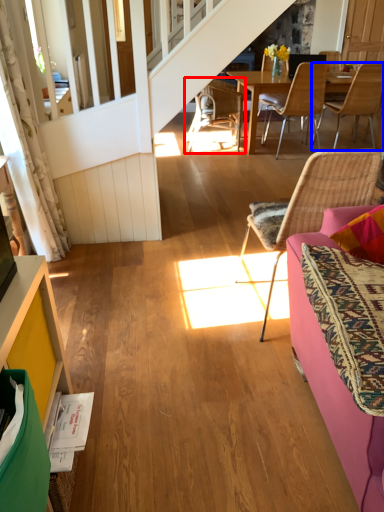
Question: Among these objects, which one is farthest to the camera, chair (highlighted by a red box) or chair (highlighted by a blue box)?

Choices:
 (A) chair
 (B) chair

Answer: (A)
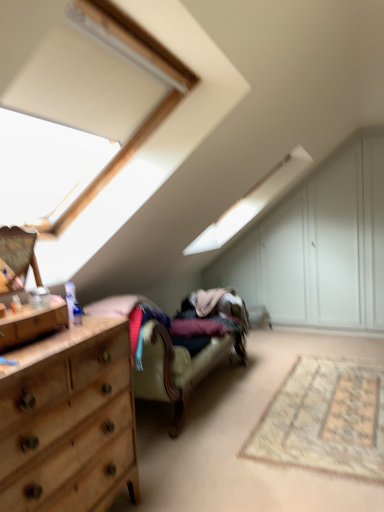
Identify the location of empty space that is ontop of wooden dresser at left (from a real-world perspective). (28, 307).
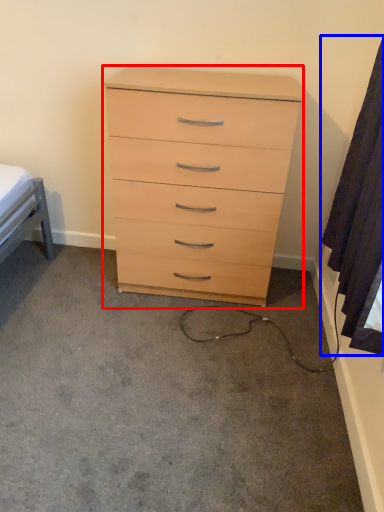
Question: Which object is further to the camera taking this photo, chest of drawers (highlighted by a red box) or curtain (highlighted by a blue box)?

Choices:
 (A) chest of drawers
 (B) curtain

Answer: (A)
* * *
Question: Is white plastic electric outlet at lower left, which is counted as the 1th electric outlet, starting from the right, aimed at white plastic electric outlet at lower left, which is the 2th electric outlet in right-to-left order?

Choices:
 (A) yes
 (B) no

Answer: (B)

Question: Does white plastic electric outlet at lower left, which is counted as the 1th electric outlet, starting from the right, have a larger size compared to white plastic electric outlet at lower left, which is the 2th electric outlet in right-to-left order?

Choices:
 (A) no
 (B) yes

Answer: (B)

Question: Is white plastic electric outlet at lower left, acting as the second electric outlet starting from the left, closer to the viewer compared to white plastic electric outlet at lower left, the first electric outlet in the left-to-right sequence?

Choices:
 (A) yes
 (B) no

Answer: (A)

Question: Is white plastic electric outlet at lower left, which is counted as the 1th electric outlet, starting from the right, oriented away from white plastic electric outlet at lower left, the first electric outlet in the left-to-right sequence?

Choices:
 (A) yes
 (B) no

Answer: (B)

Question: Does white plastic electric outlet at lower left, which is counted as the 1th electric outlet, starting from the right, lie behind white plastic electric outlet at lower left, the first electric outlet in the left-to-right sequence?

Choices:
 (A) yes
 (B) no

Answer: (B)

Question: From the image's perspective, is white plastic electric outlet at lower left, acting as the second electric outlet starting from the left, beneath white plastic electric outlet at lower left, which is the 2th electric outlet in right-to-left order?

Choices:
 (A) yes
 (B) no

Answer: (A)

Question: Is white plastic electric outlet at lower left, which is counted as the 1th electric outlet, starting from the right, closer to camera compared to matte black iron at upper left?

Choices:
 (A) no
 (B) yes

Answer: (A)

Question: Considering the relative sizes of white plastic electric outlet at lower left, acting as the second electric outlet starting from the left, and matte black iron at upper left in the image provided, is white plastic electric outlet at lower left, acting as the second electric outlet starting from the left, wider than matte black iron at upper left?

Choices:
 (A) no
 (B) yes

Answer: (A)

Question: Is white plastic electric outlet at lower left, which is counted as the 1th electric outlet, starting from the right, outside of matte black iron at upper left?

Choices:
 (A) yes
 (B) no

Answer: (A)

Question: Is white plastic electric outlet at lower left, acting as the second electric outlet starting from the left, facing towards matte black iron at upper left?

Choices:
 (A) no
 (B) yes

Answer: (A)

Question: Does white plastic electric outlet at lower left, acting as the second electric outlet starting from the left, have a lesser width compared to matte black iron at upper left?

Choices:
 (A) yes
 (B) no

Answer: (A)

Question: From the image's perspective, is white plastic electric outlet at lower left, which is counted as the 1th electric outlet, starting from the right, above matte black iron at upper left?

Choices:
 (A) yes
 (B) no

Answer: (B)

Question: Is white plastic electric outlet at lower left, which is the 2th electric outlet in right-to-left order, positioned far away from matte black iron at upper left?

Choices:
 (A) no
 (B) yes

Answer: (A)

> The task
Copy the listing above word for word, starting with the line that contains "Question: Among these" and going on through the line that contains "Identify the location", with both of those lines included. Leave the pictures out of your copy.

> Solution for this exercise
Question: Among these objects, which one is farthest to the camera, chair (highlighted by a red box) or chair (highlighted by a blue box)?

Choices:
 (A) chair
 (B) chair

Answer: (A)
Identify the location of empty space that is ontop of wooden dresser at left (from a real-world perspective). (28, 307).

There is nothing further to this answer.